> _Task requirements_
An exact copy of every record below is needed, with all pictures removed.
··········
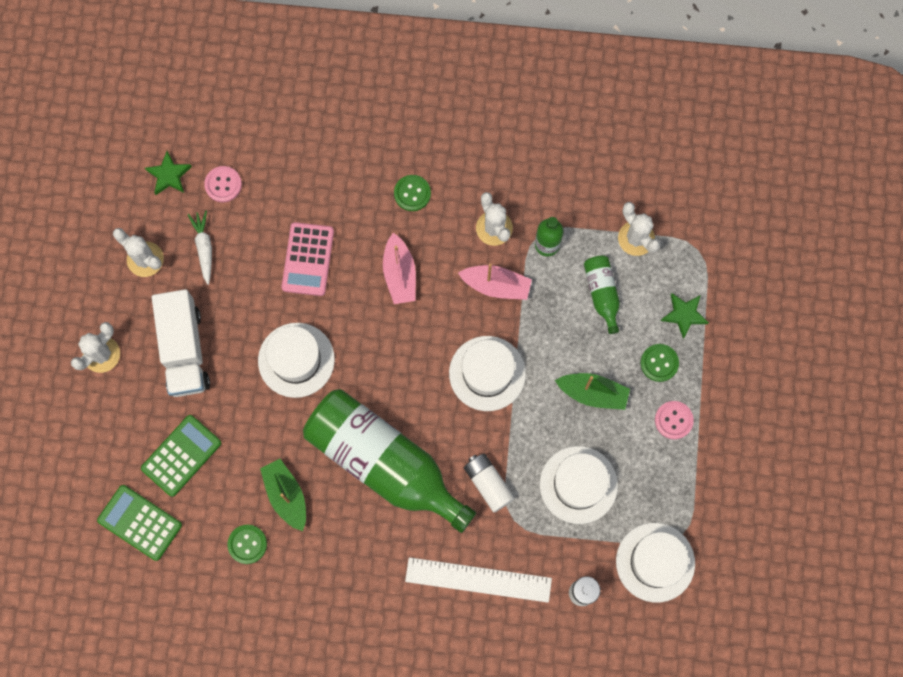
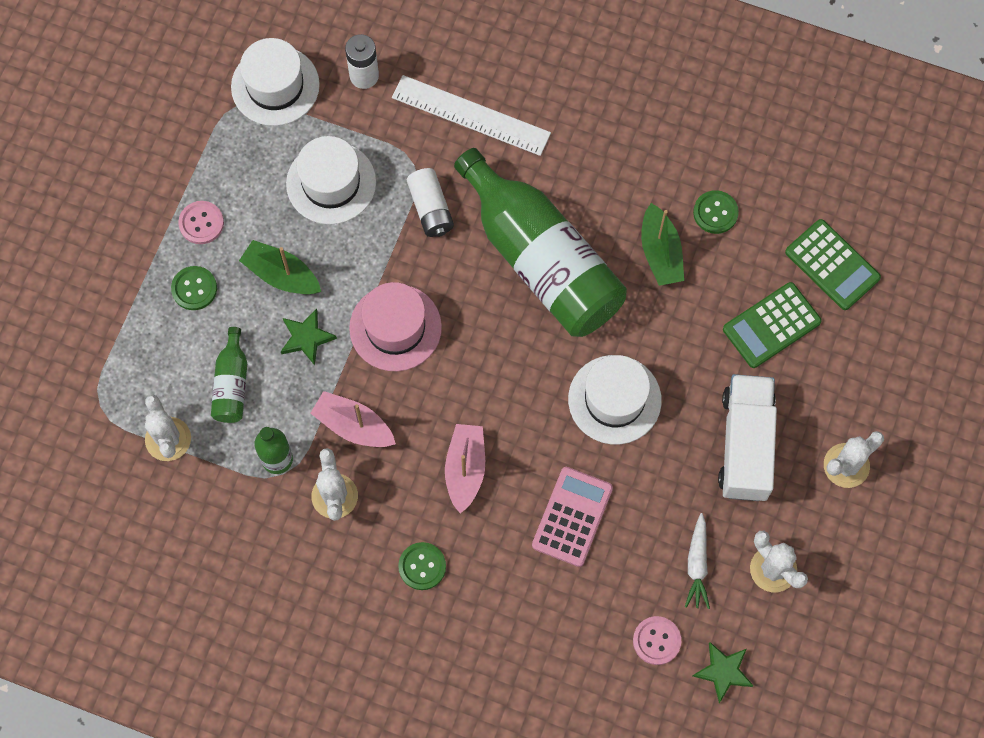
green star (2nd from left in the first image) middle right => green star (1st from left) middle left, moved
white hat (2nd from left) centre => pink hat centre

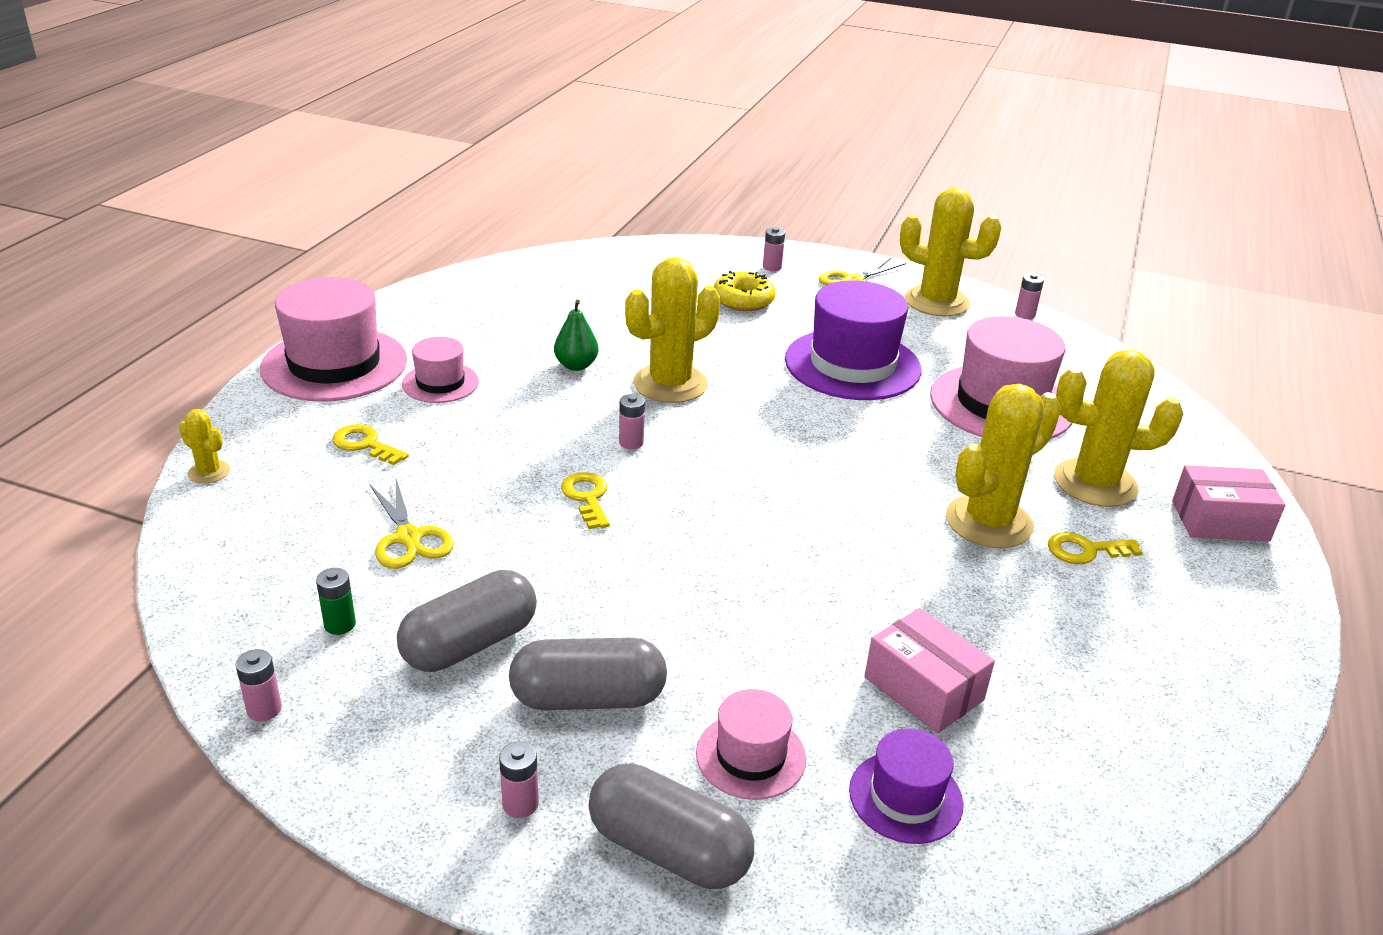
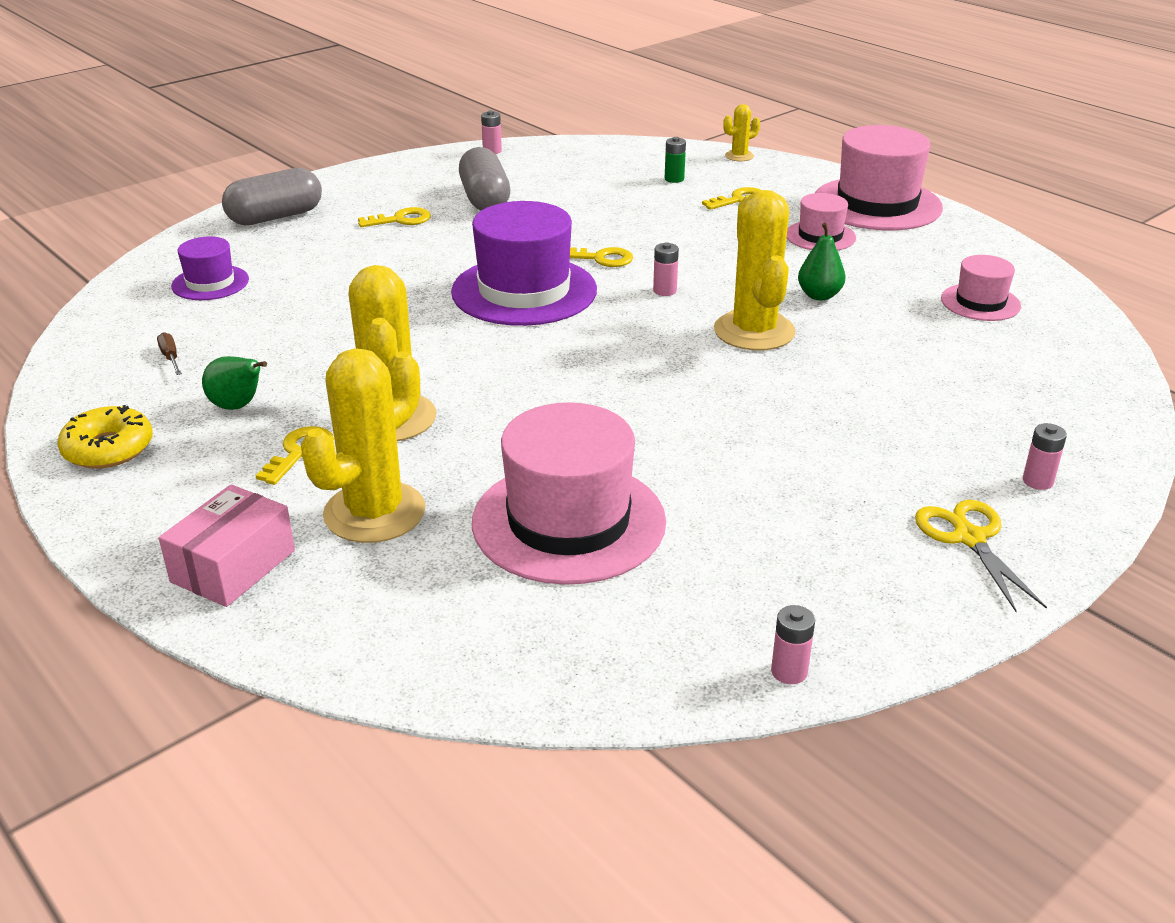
yellow cactus (3rd from left) top right => nothing
yellow donut top centre => yellow donut middle left, moved
purple hat (1st from left in the first image) centre => purple hat (2nd from left) top centre, moved
yellow scissors (1st from left) middle left => nothing
green battery middle left => green battery top centre, moved
pink box (1st from left) bottom right => nothing
grey capsule (2nd from left) bottom centre => yellow key (2nd from left) top centre
pink hat (3rd from left in the first image) bottom centre => pink hat (4th from left) top right, moved
pink battery (2nd from left) bottom centre => nothing
nothing => brown screwdriver middle left
nothing => green pear (1st from left) middle left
··········
> _Your solution_
green star (2nd from left in the first image) middle right => green star (1st from left) middle left, moved
white hat (2nd from left) centre => pink hat centre

yellow cactus (3rd from left) top right => nothing
yellow donut top centre => yellow donut middle left, moved
purple hat (1st from left in the first image) centre => purple hat (2nd from left) top centre, moved
yellow scissors (1st from left) middle left => nothing
green battery middle left => green battery top centre, moved
pink box (1st from left) bottom right => nothing
grey capsule (2nd from left) bottom centre => yellow key (2nd from left) top centre
pink hat (3rd from left in the first image) bottom centre => pink hat (4th from left) top right, moved
pink battery (2nd from left) bottom centre => nothing
nothing => brown screwdriver middle left
nothing => green pear (1st from left) middle left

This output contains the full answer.